* EXTRACTED RECORDS:
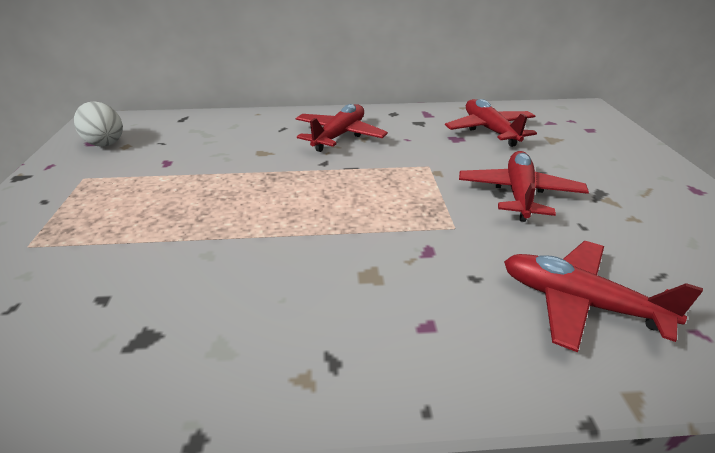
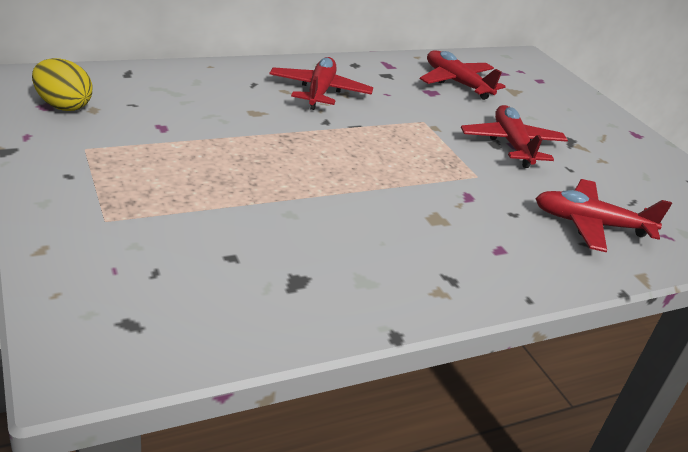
camera: 25 degrees left, 0 degrees up
(104, 142) = (63, 106): white egg -> yellow egg

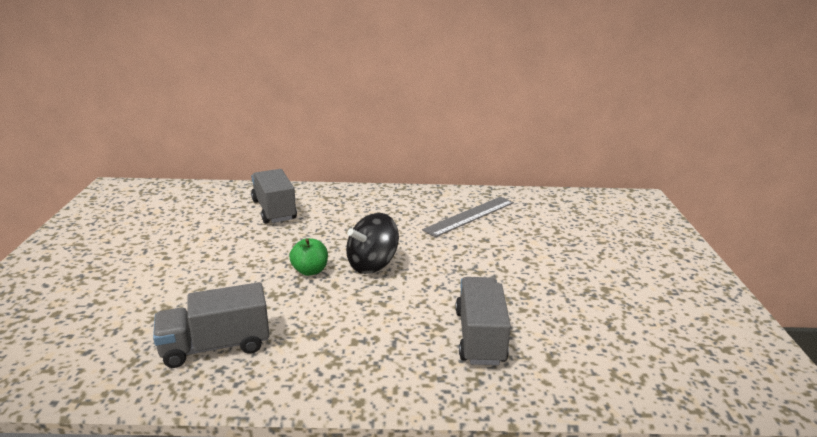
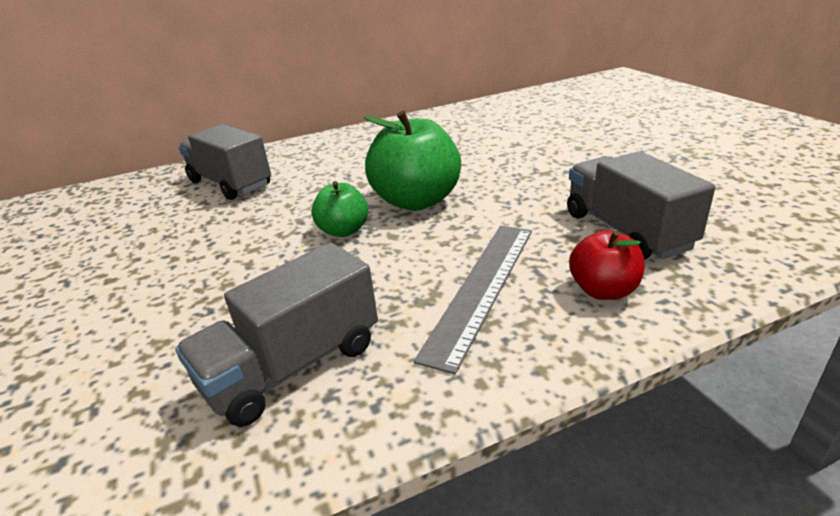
camera: 20 degrees left, 5 degrees up
(372, 264) = (416, 201): black spinning top -> green apple
(418, 370) = (603, 290): none -> red apple
(469, 216) = (474, 129): grey ruler -> grey ruler (481, 287)

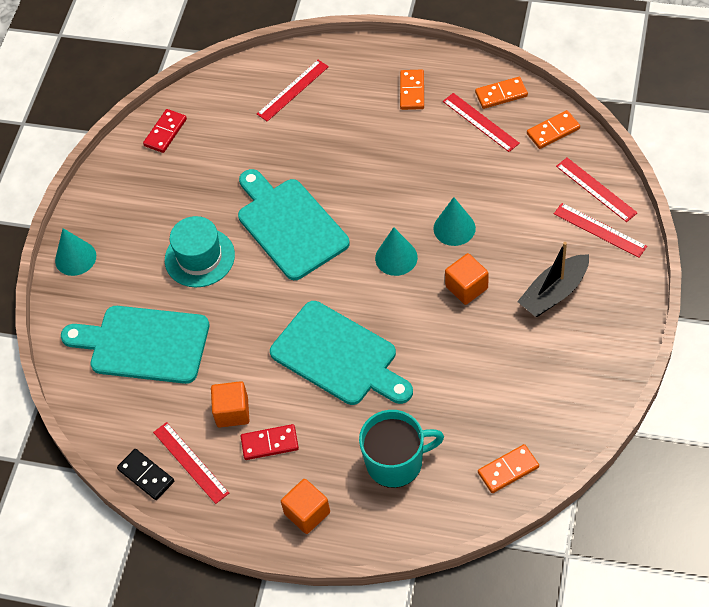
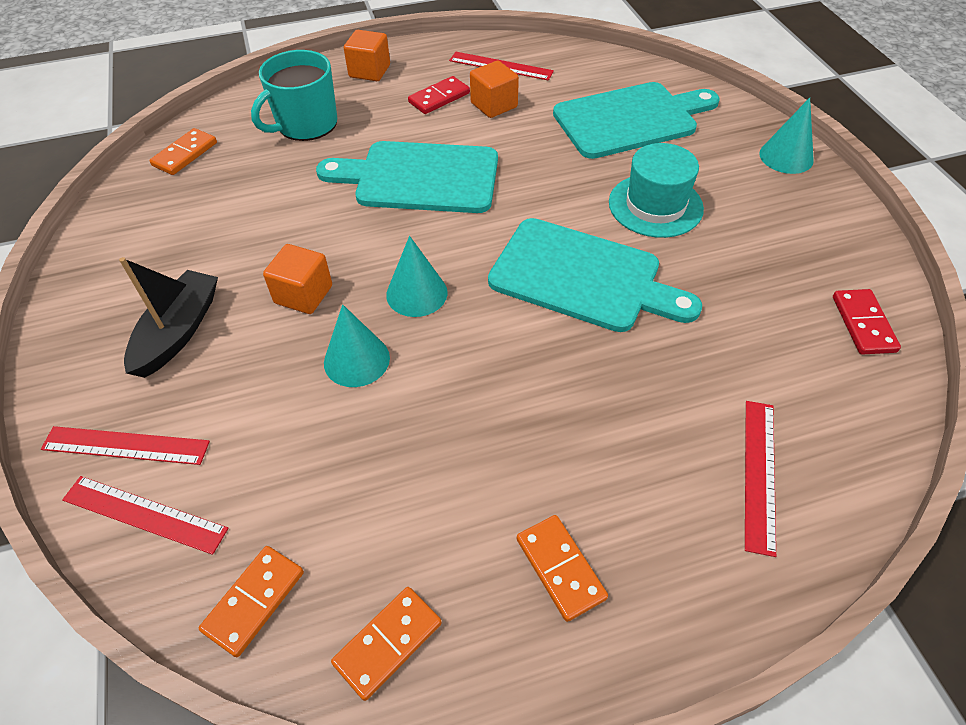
camera: 145 degrees right, 5 degrees down
(146, 475) = (531, 48): black domino -> none
(480, 122) = (400, 558): red ruler -> none

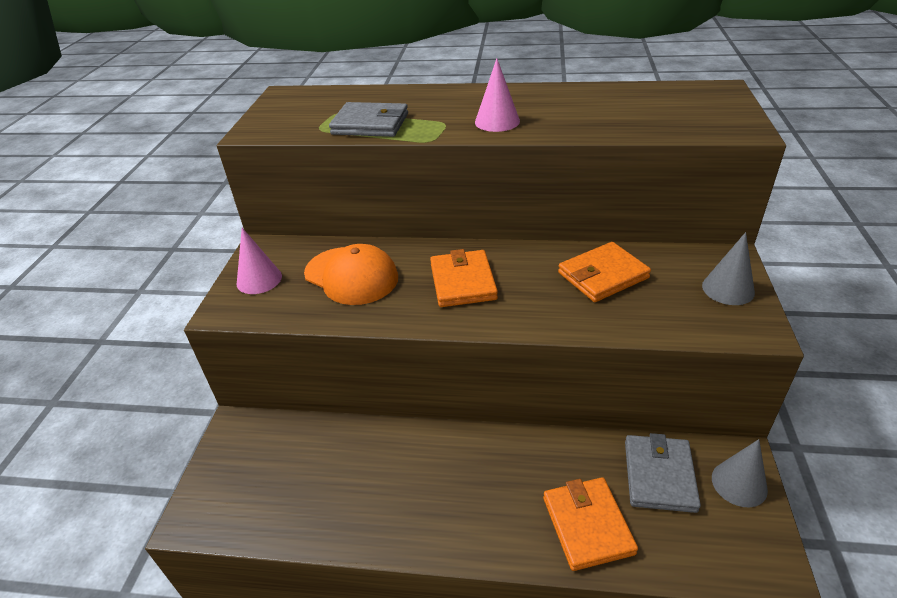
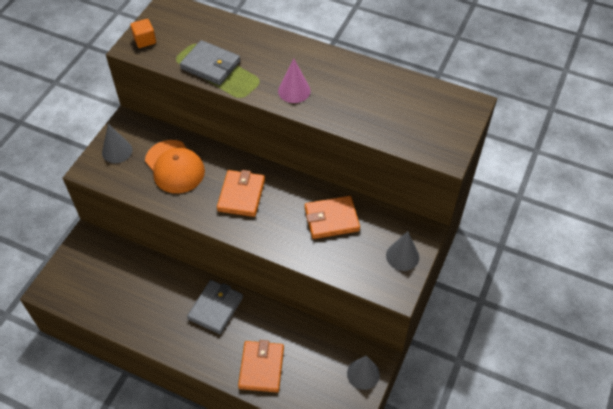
camera: 15 degrees right, 15 degrees up
(259, 279) = (117, 151): pink cone -> grey cone
(267, 123) = (145, 40): none -> orange cube
(659, 475) = (320, 353): grey wallet -> grey wallet (215, 308)

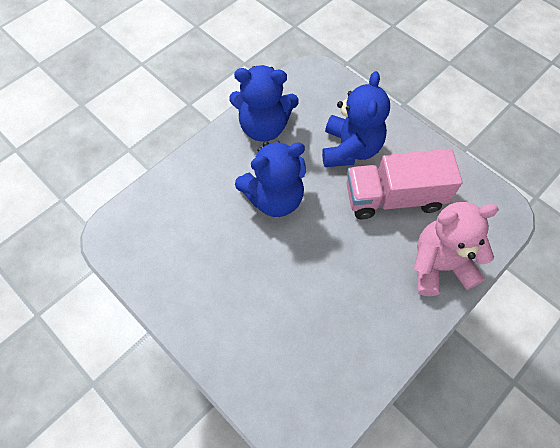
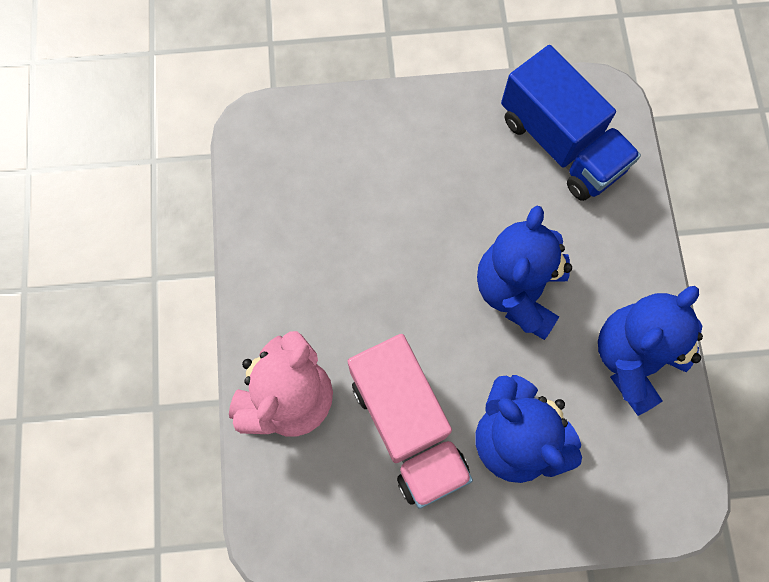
camera: 130 degrees right, 10 degrees up
(162, 238) = (560, 144): none -> blue truck
(394, 197) = (407, 427): pink truck -> pink truck turned 120 degrees clockwise

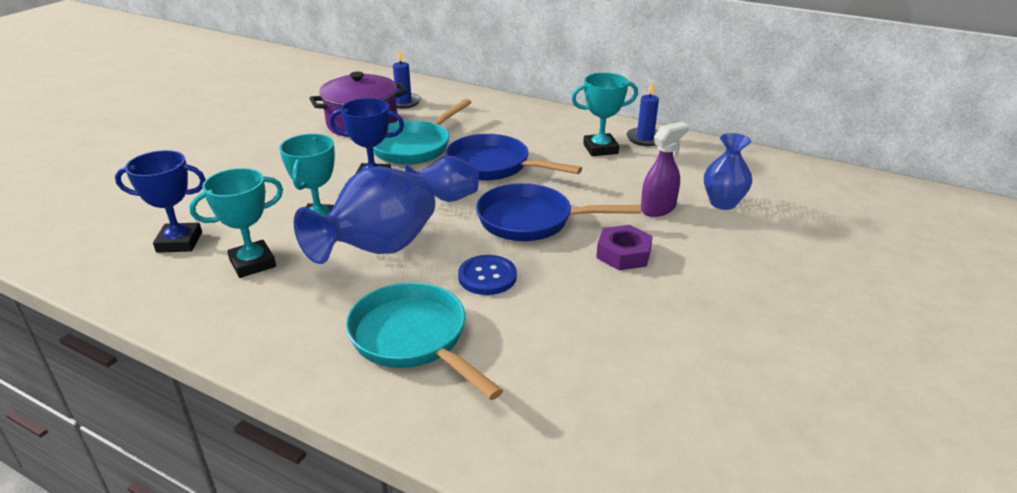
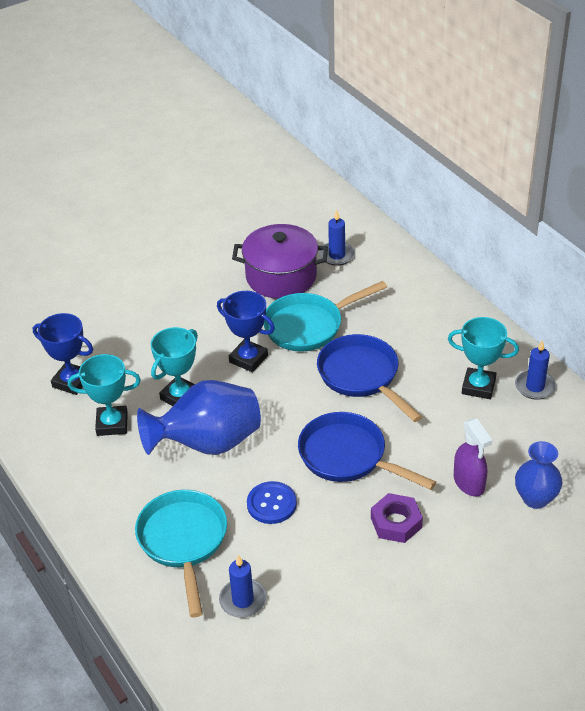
camera: 30 degrees right, 10 degrees up
(446, 198) = (294, 404): blue vase -> none
(527, 370) = (243, 600): none -> blue candle
(658, 208) = (469, 483): purple spray bottle -> purple spray bottle turned 75 degrees clockwise

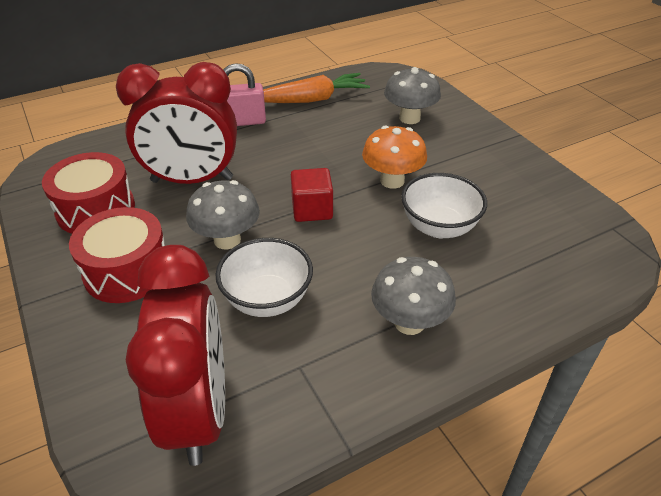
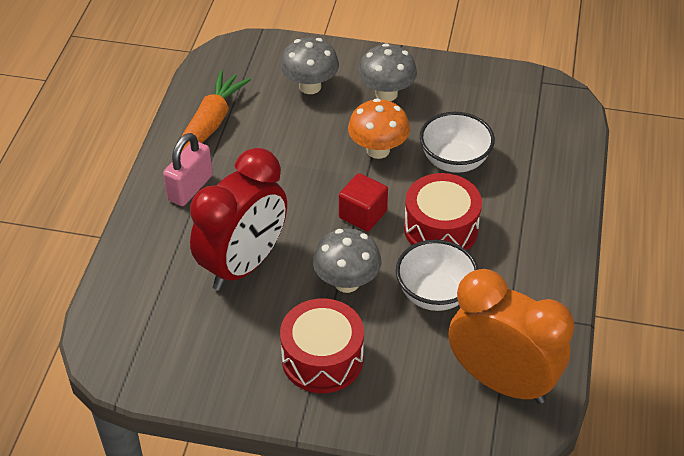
camera: 50 degrees left, 5 degrees up
(96, 209) = (217, 346): red drum -> red drum (441, 229)
(199, 412) = (501, 381): red clock -> orange clock
(409, 322) = (525, 236): grey mushroom -> grey mushroom (386, 94)

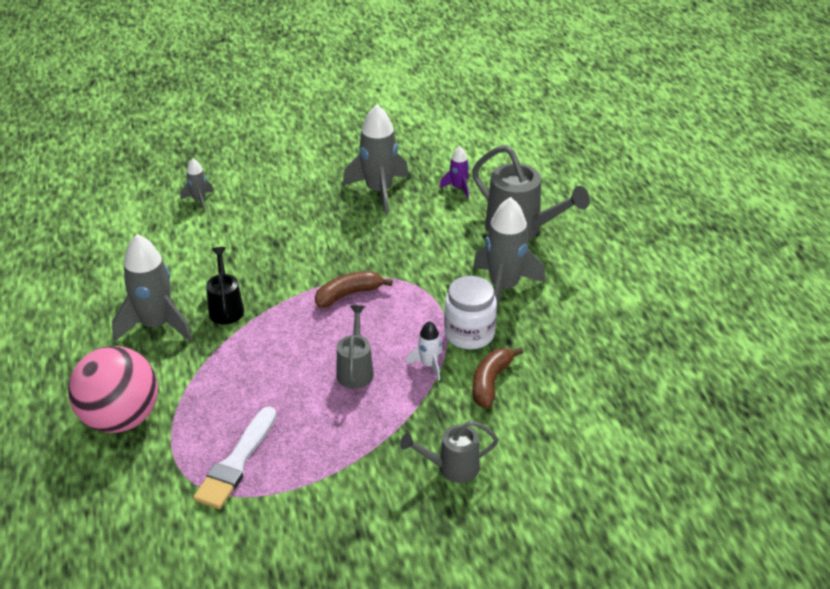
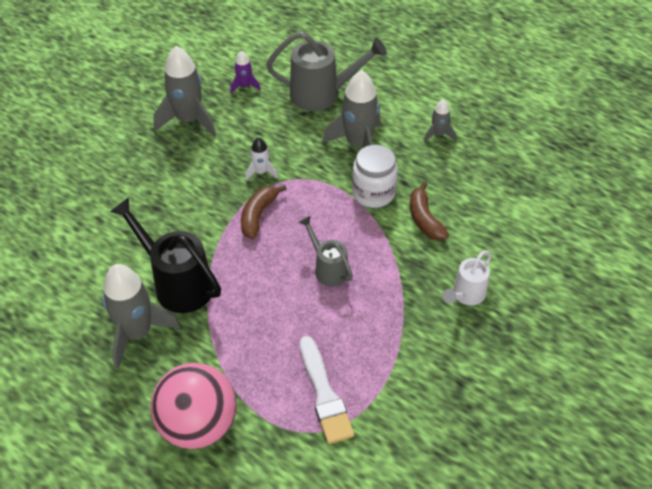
camera: 40 degrees left, 10 degrees up
(199, 200) = (49, 209): grey rocket -> grey rocket (438, 134)
(226, 308) = (177, 283): black watering can -> black watering can, size x1.71
(429, 365) = (372, 233): white rocket -> white rocket (261, 172)
(452, 467) = (466, 295): grey watering can -> white watering can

* WORK TO BE COMPLETED: Print the data above verbatim from the first line through the line holding "(394, 197) = (407, 427): pink", leaving every picture out.

* EXERCISE RESPONSE:
camera: 25 degrees left, 0 degrees up
(104, 142) = (63, 106): white egg -> yellow egg

camera: 20 degrees left, 5 degrees up
(372, 264) = (416, 201): black spinning top -> green apple
(418, 370) = (603, 290): none -> red apple
(469, 216) = (474, 129): grey ruler -> grey ruler (481, 287)

camera: 145 degrees right, 5 degrees down
(146, 475) = (531, 48): black domino -> none
(480, 122) = (400, 558): red ruler -> none

camera: 15 degrees right, 15 degrees up
(259, 279) = (117, 151): pink cone -> grey cone
(267, 123) = (145, 40): none -> orange cube
(659, 475) = (320, 353): grey wallet -> grey wallet (215, 308)

camera: 130 degrees right, 10 degrees up
(162, 238) = (560, 144): none -> blue truck
(394, 197) = (407, 427): pink truck -> pink truck turned 120 degrees clockwise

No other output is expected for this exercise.